──────── DATASET RECORDS
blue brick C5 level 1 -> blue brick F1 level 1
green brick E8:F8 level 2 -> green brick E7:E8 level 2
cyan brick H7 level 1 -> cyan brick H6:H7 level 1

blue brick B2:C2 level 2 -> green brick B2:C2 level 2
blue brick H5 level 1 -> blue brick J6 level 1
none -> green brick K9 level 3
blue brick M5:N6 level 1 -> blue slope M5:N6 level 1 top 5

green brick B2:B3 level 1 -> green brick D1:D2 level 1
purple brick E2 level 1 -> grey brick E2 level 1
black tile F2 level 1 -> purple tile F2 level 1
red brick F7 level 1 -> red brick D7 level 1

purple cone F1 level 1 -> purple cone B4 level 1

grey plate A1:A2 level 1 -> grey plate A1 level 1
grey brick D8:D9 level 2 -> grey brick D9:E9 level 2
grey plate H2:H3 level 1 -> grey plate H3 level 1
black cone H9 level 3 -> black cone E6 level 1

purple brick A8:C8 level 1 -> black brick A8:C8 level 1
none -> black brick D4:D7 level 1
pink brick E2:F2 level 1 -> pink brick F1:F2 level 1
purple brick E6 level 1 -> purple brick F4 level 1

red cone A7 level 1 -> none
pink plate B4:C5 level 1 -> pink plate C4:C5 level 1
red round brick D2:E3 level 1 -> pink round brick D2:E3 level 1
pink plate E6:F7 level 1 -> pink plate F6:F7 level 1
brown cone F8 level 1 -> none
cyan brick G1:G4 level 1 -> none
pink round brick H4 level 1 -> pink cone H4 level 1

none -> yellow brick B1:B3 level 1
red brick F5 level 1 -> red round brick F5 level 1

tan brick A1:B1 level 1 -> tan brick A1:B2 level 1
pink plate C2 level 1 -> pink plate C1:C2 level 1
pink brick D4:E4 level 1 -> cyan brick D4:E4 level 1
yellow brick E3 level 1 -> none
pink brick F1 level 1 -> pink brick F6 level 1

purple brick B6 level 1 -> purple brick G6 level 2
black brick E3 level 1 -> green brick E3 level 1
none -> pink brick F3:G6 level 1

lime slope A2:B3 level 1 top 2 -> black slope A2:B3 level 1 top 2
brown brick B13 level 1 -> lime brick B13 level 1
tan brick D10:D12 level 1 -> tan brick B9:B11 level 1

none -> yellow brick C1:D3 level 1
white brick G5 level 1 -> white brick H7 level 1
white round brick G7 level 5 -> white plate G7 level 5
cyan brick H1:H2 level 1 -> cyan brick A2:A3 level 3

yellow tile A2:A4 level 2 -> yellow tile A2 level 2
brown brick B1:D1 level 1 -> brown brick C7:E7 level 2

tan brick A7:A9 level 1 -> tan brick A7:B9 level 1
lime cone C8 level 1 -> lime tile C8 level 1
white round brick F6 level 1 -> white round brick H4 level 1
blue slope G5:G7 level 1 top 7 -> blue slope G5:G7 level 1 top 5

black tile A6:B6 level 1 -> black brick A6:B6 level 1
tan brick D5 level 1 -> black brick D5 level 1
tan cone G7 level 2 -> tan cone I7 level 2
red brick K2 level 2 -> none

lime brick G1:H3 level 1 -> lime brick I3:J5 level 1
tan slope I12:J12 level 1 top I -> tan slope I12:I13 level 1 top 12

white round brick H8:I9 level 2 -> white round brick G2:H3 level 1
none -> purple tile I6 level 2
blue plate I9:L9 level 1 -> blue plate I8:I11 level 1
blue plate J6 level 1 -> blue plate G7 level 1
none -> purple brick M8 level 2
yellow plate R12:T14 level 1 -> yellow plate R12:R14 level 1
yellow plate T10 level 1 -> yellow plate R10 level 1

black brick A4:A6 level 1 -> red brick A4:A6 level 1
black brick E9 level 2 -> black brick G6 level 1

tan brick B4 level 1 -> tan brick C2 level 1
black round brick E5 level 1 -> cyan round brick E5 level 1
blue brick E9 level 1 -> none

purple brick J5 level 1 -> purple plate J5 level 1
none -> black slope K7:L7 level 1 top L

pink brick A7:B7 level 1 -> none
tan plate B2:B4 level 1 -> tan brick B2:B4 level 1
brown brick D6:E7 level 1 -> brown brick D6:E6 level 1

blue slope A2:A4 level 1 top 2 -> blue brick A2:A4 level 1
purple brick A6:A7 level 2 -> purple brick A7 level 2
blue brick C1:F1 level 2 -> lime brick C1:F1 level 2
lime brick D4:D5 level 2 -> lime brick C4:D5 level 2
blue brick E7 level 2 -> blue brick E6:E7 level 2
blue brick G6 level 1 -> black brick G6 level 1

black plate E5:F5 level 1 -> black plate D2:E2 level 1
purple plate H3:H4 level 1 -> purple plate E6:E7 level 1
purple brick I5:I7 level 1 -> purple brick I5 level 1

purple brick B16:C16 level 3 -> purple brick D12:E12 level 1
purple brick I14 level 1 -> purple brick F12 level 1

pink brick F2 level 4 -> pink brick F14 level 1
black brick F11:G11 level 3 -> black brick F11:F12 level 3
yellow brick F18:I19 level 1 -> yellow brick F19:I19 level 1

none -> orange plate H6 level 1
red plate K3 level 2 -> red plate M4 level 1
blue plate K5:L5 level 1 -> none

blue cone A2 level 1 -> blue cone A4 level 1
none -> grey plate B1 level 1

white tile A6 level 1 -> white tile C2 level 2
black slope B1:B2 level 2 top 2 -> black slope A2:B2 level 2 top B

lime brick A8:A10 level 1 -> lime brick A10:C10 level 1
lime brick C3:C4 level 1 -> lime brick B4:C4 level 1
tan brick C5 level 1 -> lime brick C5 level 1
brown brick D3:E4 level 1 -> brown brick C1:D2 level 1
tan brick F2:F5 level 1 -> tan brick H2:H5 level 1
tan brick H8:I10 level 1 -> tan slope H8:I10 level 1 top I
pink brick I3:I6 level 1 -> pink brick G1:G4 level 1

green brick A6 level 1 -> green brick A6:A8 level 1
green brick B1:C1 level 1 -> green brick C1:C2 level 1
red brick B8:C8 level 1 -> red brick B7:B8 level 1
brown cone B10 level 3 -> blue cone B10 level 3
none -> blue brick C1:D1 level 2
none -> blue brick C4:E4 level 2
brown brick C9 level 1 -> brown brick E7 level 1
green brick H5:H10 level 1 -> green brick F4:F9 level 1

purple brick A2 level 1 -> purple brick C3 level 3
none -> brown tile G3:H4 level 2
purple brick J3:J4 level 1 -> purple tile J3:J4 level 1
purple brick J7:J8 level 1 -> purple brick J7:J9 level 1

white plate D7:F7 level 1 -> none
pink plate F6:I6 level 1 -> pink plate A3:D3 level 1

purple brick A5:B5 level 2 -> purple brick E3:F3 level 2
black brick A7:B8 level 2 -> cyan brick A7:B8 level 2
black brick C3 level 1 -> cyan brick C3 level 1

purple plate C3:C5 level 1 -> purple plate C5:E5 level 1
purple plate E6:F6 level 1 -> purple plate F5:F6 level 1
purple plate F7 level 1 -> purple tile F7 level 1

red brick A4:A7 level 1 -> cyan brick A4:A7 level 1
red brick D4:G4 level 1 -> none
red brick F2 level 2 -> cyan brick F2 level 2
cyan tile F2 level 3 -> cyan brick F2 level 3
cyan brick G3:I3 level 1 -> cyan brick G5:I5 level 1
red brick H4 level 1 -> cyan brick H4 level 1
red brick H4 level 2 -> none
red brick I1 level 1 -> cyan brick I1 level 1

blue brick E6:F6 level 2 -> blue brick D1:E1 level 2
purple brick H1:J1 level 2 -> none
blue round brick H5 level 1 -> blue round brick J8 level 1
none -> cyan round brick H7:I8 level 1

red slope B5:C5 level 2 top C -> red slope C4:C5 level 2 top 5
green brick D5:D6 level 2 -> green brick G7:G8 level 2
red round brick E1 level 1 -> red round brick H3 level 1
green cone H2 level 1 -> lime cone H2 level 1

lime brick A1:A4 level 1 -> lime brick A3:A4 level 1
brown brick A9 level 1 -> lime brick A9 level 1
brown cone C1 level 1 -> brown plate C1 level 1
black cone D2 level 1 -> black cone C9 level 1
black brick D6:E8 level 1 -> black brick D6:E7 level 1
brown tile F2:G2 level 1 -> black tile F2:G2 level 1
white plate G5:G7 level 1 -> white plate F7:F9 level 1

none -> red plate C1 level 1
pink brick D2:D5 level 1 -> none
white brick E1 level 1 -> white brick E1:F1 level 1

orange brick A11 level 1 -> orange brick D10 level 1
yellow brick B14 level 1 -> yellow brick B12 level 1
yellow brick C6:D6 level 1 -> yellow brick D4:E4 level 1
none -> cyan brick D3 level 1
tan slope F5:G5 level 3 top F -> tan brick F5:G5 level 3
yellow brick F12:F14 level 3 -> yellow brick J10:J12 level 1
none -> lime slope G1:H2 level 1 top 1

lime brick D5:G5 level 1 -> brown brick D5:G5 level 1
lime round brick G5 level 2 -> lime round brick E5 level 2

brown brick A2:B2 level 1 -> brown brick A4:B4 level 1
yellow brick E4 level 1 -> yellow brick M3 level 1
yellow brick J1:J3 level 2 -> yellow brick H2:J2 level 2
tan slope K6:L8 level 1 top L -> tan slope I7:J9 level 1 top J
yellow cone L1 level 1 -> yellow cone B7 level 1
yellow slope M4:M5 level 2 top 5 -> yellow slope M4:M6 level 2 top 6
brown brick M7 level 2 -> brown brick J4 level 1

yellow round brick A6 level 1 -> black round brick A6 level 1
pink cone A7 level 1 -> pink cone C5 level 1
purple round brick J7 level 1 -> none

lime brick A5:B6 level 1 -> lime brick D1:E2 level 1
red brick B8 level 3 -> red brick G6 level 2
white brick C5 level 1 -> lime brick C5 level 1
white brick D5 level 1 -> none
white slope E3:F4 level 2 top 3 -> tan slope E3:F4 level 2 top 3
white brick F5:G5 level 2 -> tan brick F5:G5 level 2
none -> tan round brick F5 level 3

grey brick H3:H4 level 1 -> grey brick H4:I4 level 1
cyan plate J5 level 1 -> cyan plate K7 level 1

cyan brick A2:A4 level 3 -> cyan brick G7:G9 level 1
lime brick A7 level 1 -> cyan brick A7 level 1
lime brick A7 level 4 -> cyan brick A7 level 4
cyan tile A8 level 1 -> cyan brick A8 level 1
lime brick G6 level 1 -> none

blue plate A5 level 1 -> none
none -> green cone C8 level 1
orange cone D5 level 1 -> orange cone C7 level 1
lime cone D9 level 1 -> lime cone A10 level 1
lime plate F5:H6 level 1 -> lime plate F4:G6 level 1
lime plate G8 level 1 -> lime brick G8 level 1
────────────────
* _WHAT IS REQUIRED_:
Would you print exactly and only the lines of the material above that run from the line with "pink brick F2" through the line with "purple brick J3:J4", both included?

* _WORKED SOLUTION_:
pink brick F2 level 4 -> pink brick F14 level 1
black brick F11:G11 level 3 -> black brick F11:F12 level 3
yellow brick F18:I19 level 1 -> yellow brick F19:I19 level 1

none -> orange plate H6 level 1
red plate K3 level 2 -> red plate M4 level 1
blue plate K5:L5 level 1 -> none

blue cone A2 level 1 -> blue cone A4 level 1
none -> grey plate B1 level 1

white tile A6 level 1 -> white tile C2 level 2
black slope B1:B2 level 2 top 2 -> black slope A2:B2 level 2 top B

lime brick A8:A10 level 1 -> lime brick A10:C10 level 1
lime brick C3:C4 level 1 -> lime brick B4:C4 level 1
tan brick C5 level 1 -> lime brick C5 level 1
brown brick D3:E4 level 1 -> brown brick C1:D2 level 1
tan brick F2:F5 level 1 -> tan brick H2:H5 level 1
tan brick H8:I10 level 1 -> tan slope H8:I10 level 1 top I
pink brick I3:I6 level 1 -> pink brick G1:G4 level 1

green brick A6 level 1 -> green brick A6:A8 level 1
green brick B1:C1 level 1 -> green brick C1:C2 level 1
red brick B8:C8 level 1 -> red brick B7:B8 level 1
brown cone B10 level 3 -> blue cone B10 level 3
none -> blue brick C1:D1 level 2
none -> blue brick C4:E4 level 2
brown brick C9 level 1 -> brown brick E7 level 1
green brick H5:H10 level 1 -> green brick F4:F9 level 1

purple brick A2 level 1 -> purple brick C3 level 3
none -> brown tile G3:H4 level 2
purple brick J3:J4 level 1 -> purple tile J3:J4 level 1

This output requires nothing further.